*** Opening DATA PROVIDED ***

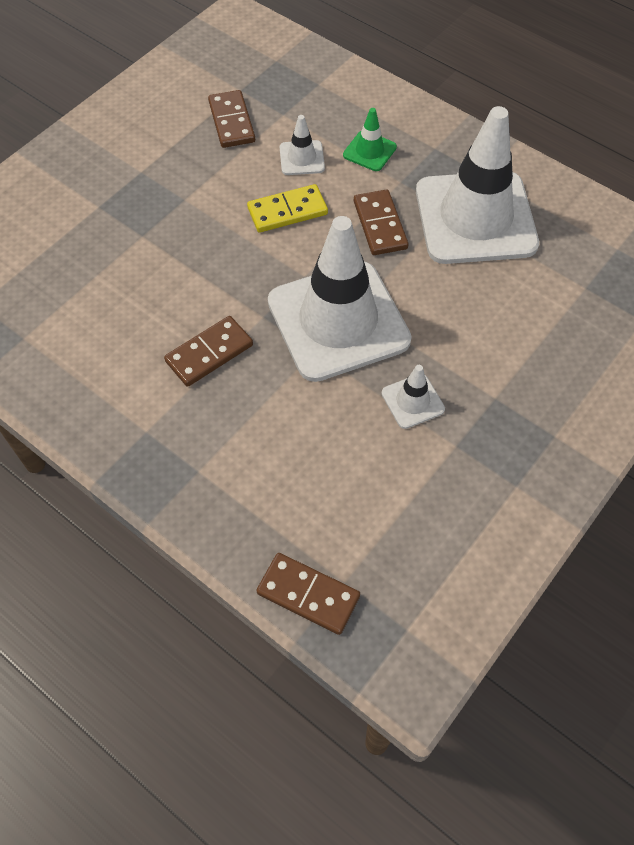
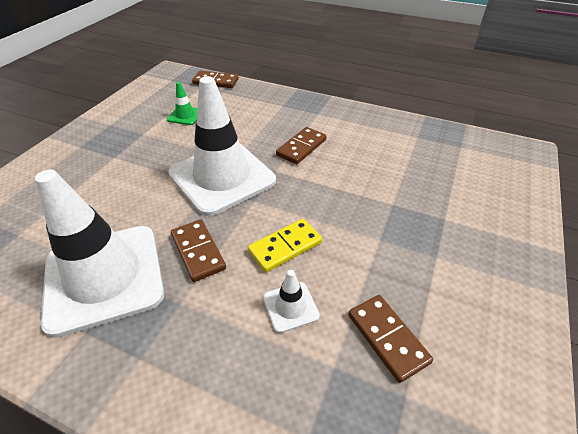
camera: 165 degrees right, 15 degrees down
green traffic cone [343,108,397,171] -> green traffic cone moved to [167,82,197,125]
white traffic cone [382,365,445,429] -> none

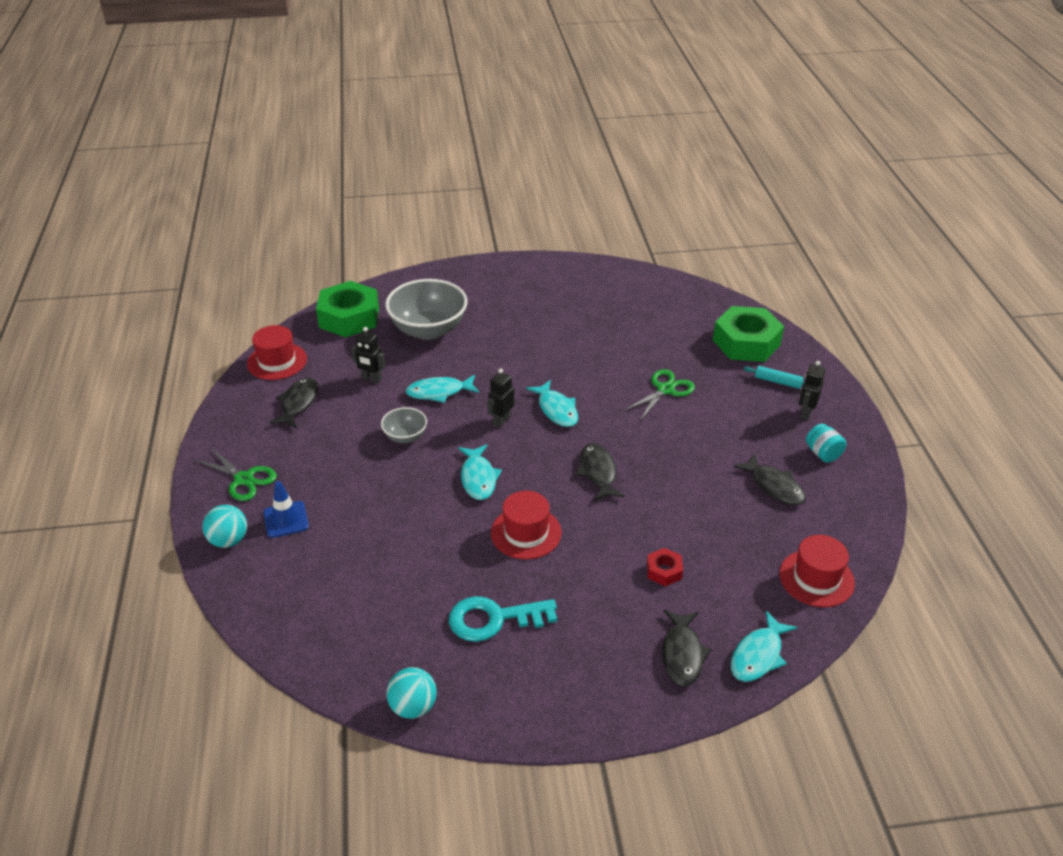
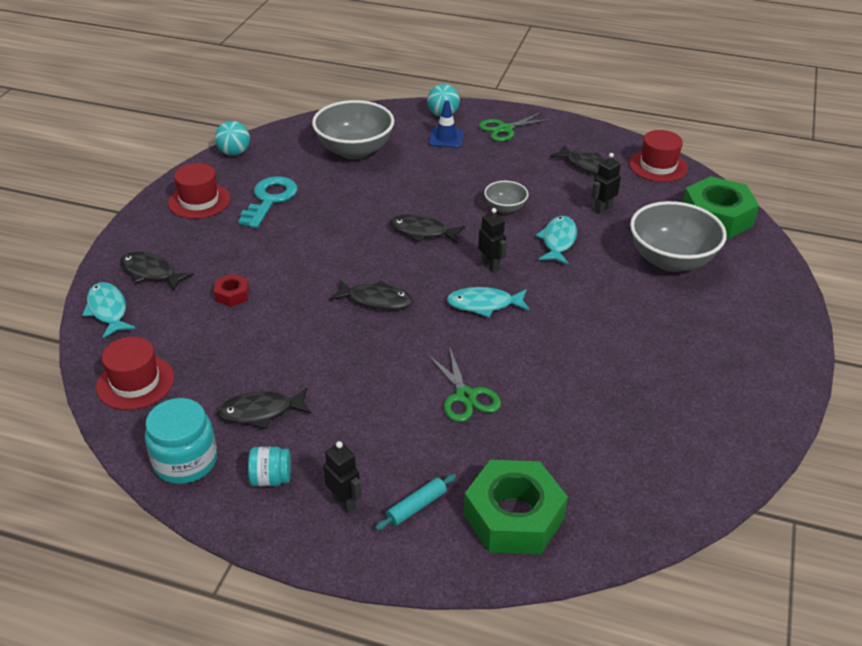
camera: 115 degrees right, 0 degrees up
turquoise fish [458,444,502,500] -> black fish [390,215,465,244]
red hat [491,491,562,559] -> red hat moved to [168,163,230,219]
none -> turquoise jar [145,398,217,484]
none -> grey bowl [312,100,394,160]

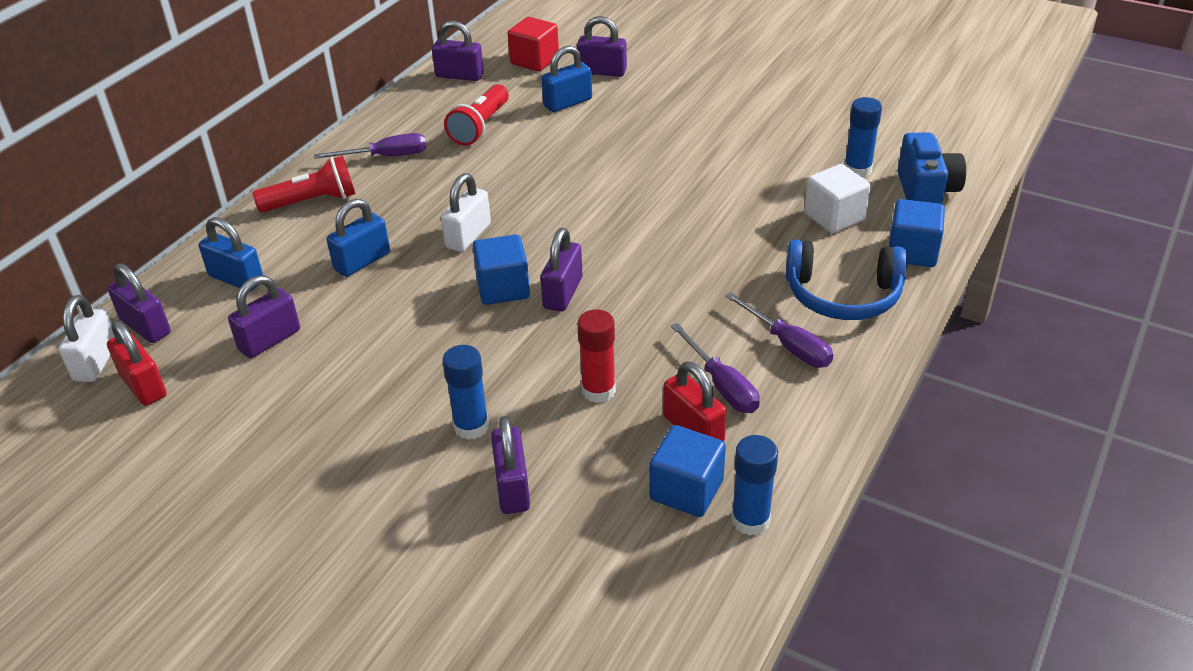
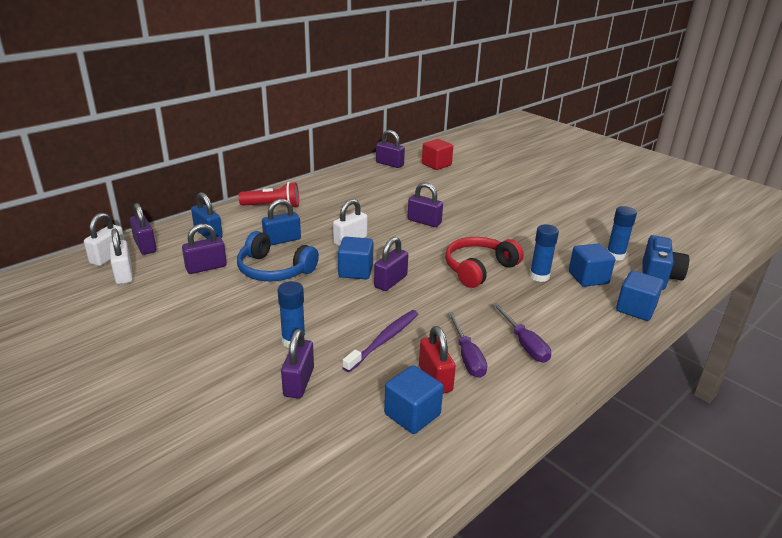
camera: 15 degrees right, 10 degrees down
red padlock [107,320,167,406] -> white padlock [110,229,133,284]
purple screwdriver [314,133,426,159] -> none
red flashlight [444,84,509,146] -> none
blue padlock [541,46,592,112] -> none
purple padlock [577,16,627,77] -> purple padlock moved to [408,182,443,227]
red glue stick [577,309,616,403] -> purple toothbrush [342,310,418,372]
blue glue stick [731,435,778,536] -> blue glue stick moved to [530,224,559,282]
blue headphones [786,239,907,320] -> blue headphones moved to [237,231,319,282]
white cube [804,164,871,233] -> blue cube [569,243,615,287]
none -> red headphones [445,237,524,288]

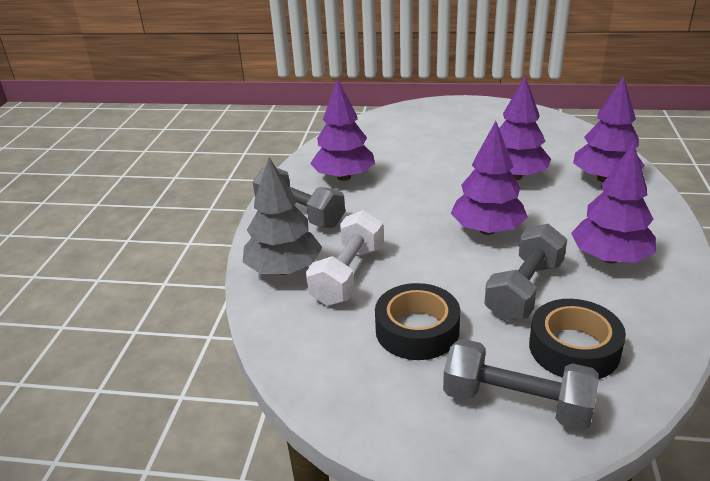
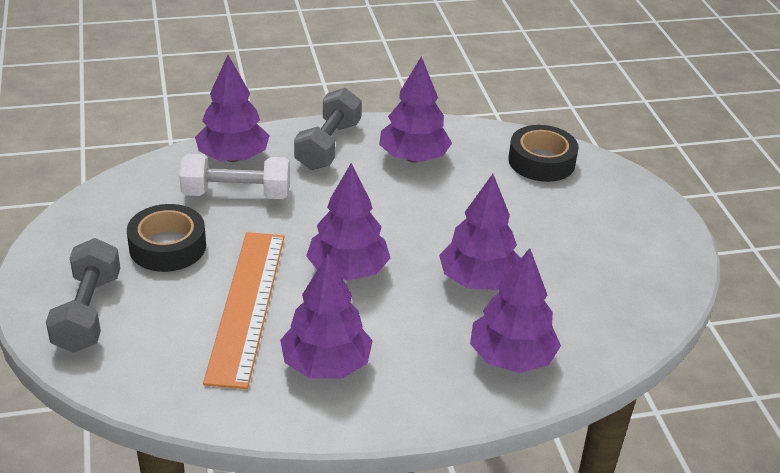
camera: 65 degrees right, 5 degrees up
grey tree [243,158,322,275] -> purple tree [195,55,270,162]
grey dumbbell [484,224,567,321] -> orange ruler [203,232,284,389]
black tape [529,299,626,379] -> black tape moved to [508,125,579,182]

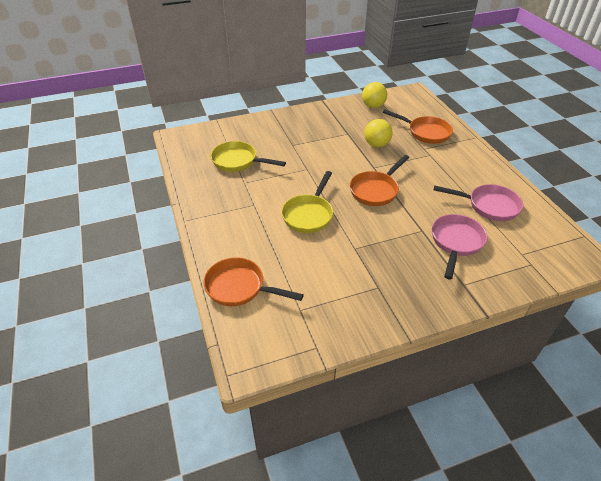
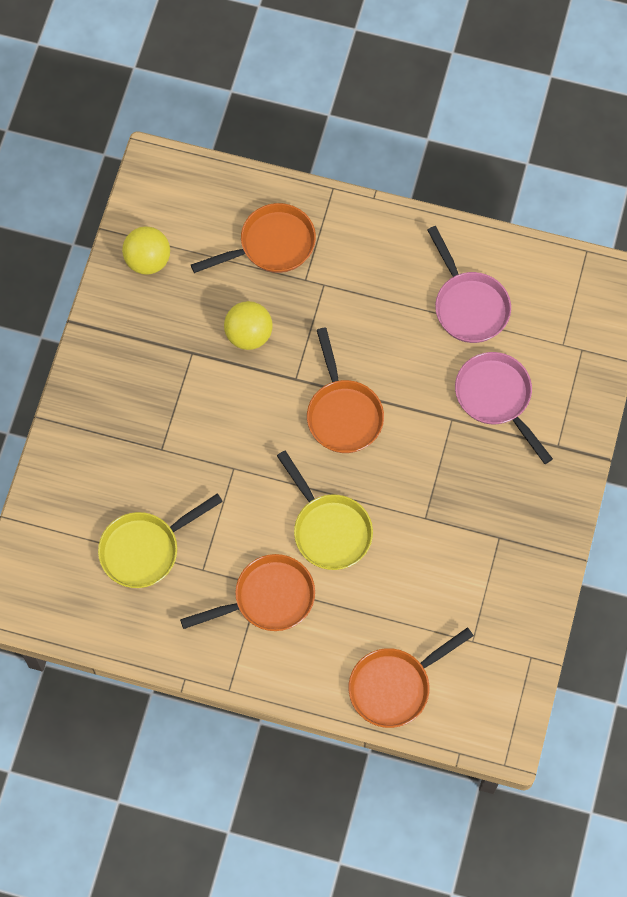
camera: 55 degrees left, 25 degrees up
pink pan [434,184,523,221] -> pink pan turned 105 degrees clockwise [427,226,511,343]
none -> orange pan [180,554,315,631]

*** Closing DATA PROVIDED ***

▸ WHAT THE EXERCISE ASKS:
Where an entry contains an image, drop the image and copy everything else word for word.

▸ WORKED SOLUTION:
camera: 165 degrees right, 15 degrees down
green traffic cone [343,108,397,171] -> green traffic cone moved to [167,82,197,125]
white traffic cone [382,365,445,429] -> none

camera: 115 degrees right, 0 degrees up
turquoise fish [458,444,502,500] -> black fish [390,215,465,244]
red hat [491,491,562,559] -> red hat moved to [168,163,230,219]
none -> turquoise jar [145,398,217,484]
none -> grey bowl [312,100,394,160]

camera: 15 degrees right, 10 degrees down
red padlock [107,320,167,406] -> white padlock [110,229,133,284]
purple screwdriver [314,133,426,159] -> none
red flashlight [444,84,509,146] -> none
blue padlock [541,46,592,112] -> none
purple padlock [577,16,627,77] -> purple padlock moved to [408,182,443,227]
red glue stick [577,309,616,403] -> purple toothbrush [342,310,418,372]
blue glue stick [731,435,778,536] -> blue glue stick moved to [530,224,559,282]
blue headphones [786,239,907,320] -> blue headphones moved to [237,231,319,282]
white cube [804,164,871,233] -> blue cube [569,243,615,287]
none -> red headphones [445,237,524,288]

camera: 65 degrees right, 5 degrees up
grey tree [243,158,322,275] -> purple tree [195,55,270,162]
grey dumbbell [484,224,567,321] -> orange ruler [203,232,284,389]
black tape [529,299,626,379] -> black tape moved to [508,125,579,182]

camera: 55 degrees left, 25 degrees up
pink pan [434,184,523,221] -> pink pan turned 105 degrees clockwise [427,226,511,343]
none -> orange pan [180,554,315,631]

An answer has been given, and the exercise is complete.